Copy each line of the data below in which the word "brown" can be found.

########################################

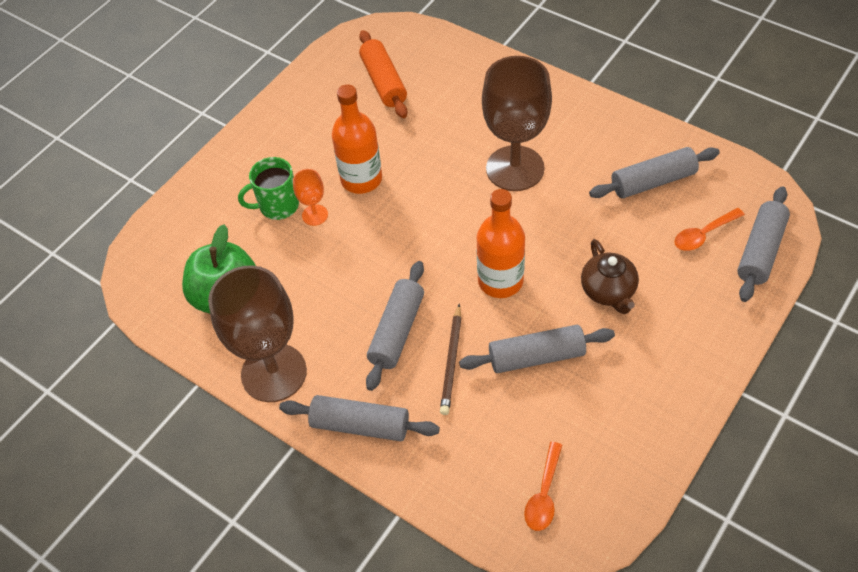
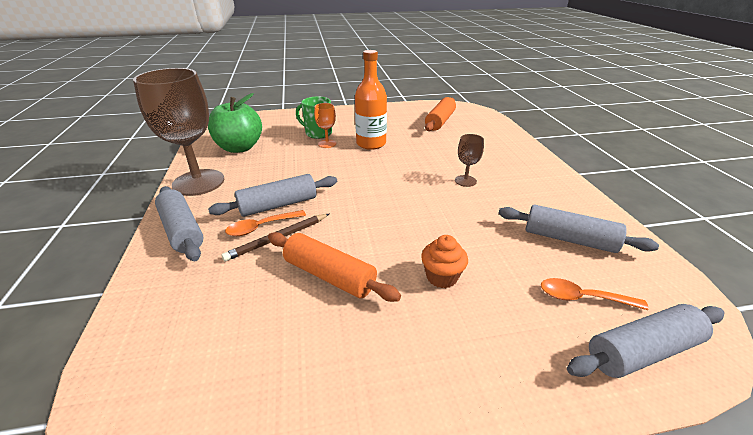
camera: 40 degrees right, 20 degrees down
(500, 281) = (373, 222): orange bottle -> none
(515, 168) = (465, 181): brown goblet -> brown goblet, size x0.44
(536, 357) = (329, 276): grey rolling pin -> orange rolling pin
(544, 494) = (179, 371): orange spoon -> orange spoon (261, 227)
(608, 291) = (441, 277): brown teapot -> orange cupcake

########################################

**THE COMPLETED TASK**
(515, 168) = (465, 181): brown goblet -> brown goblet, size x0.44
(608, 291) = (441, 277): brown teapot -> orange cupcake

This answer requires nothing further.